Aim of the task:
Each entry below should be printed exactly, with every image left out.

Data supplied:
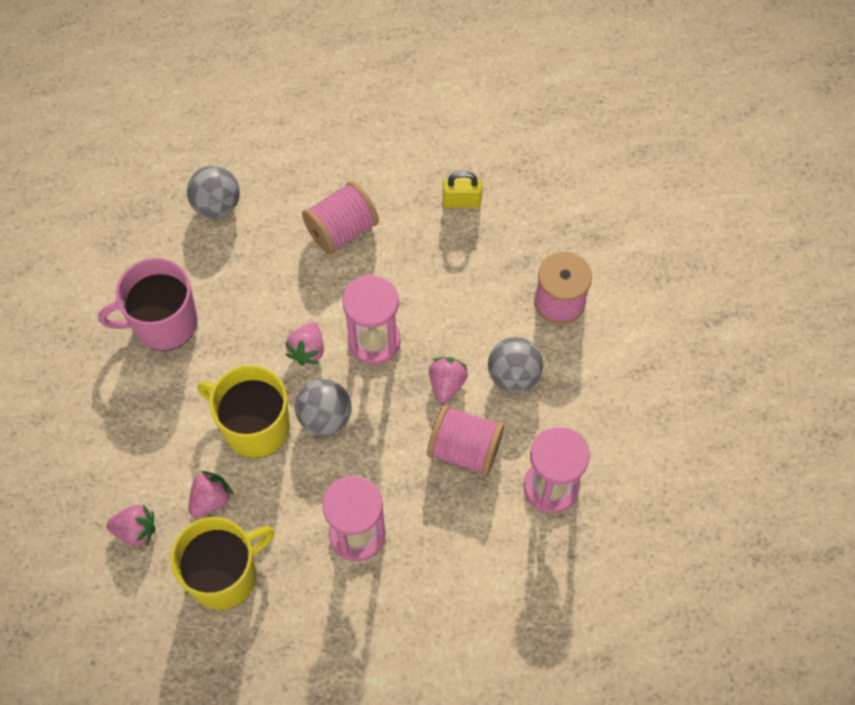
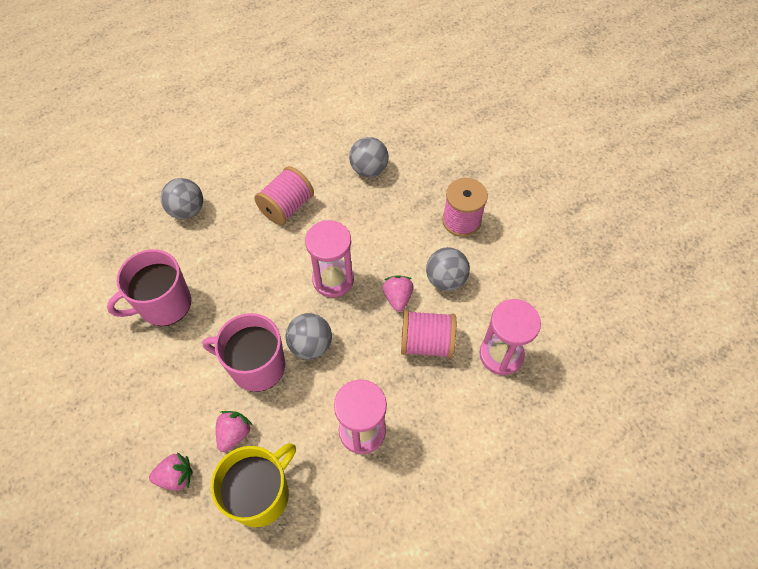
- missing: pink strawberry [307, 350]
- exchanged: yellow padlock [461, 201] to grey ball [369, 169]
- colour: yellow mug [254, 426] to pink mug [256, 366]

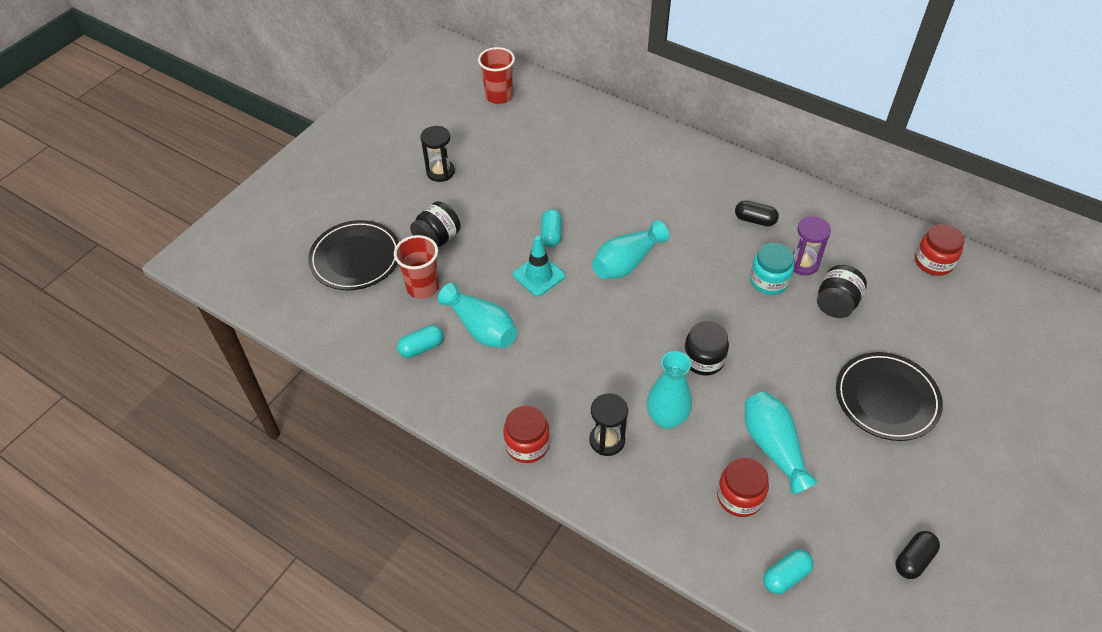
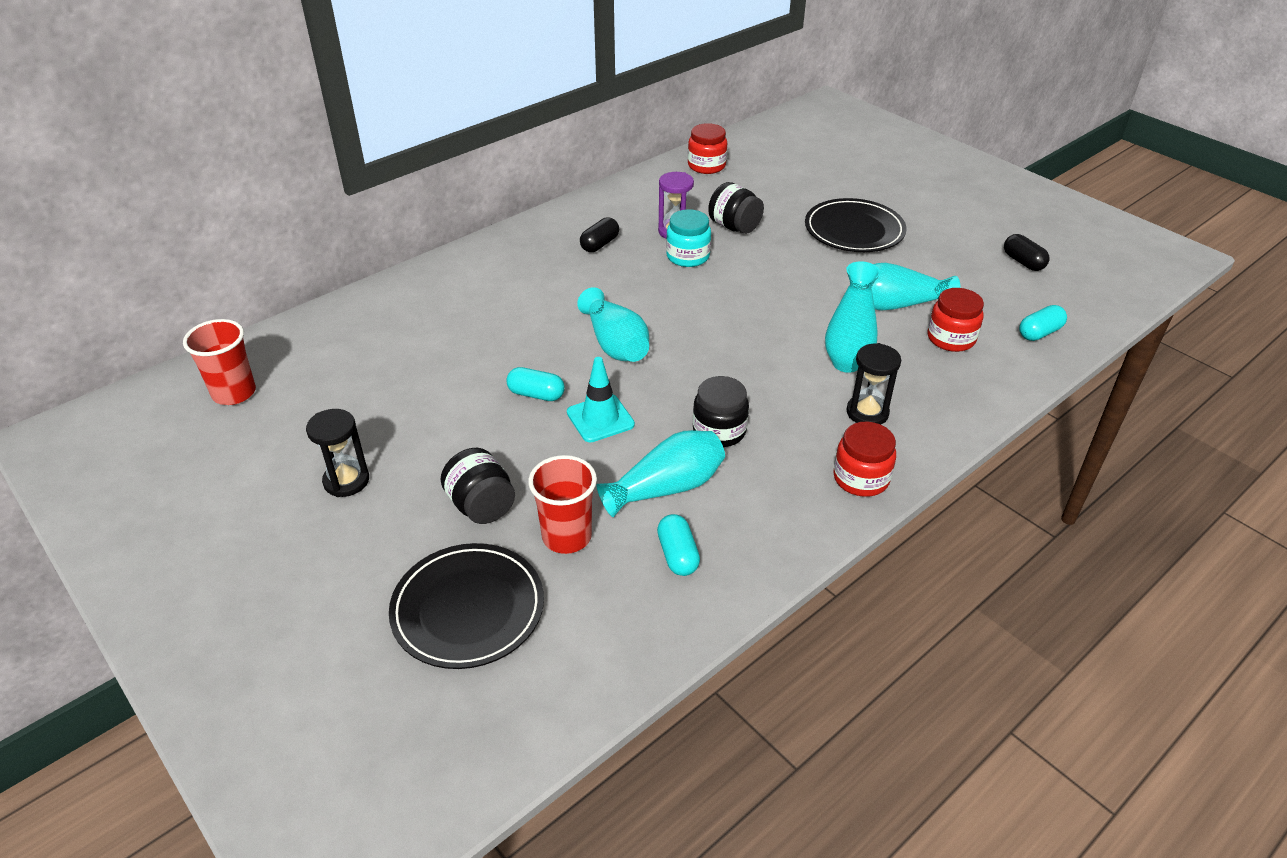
- relocated: black jar [703, 359] to [719, 431]
- spun: turquoise capsule [785, 576] = [1039, 333] 75 degrees clockwise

Final answer:
- missing: pink strawberry [307, 350]
- exchanged: yellow padlock [461, 201] to grey ball [369, 169]
- colour: yellow mug [254, 426] to pink mug [256, 366]

- relocated: black jar [703, 359] to [719, 431]
- spun: turquoise capsule [785, 576] = [1039, 333] 75 degrees clockwise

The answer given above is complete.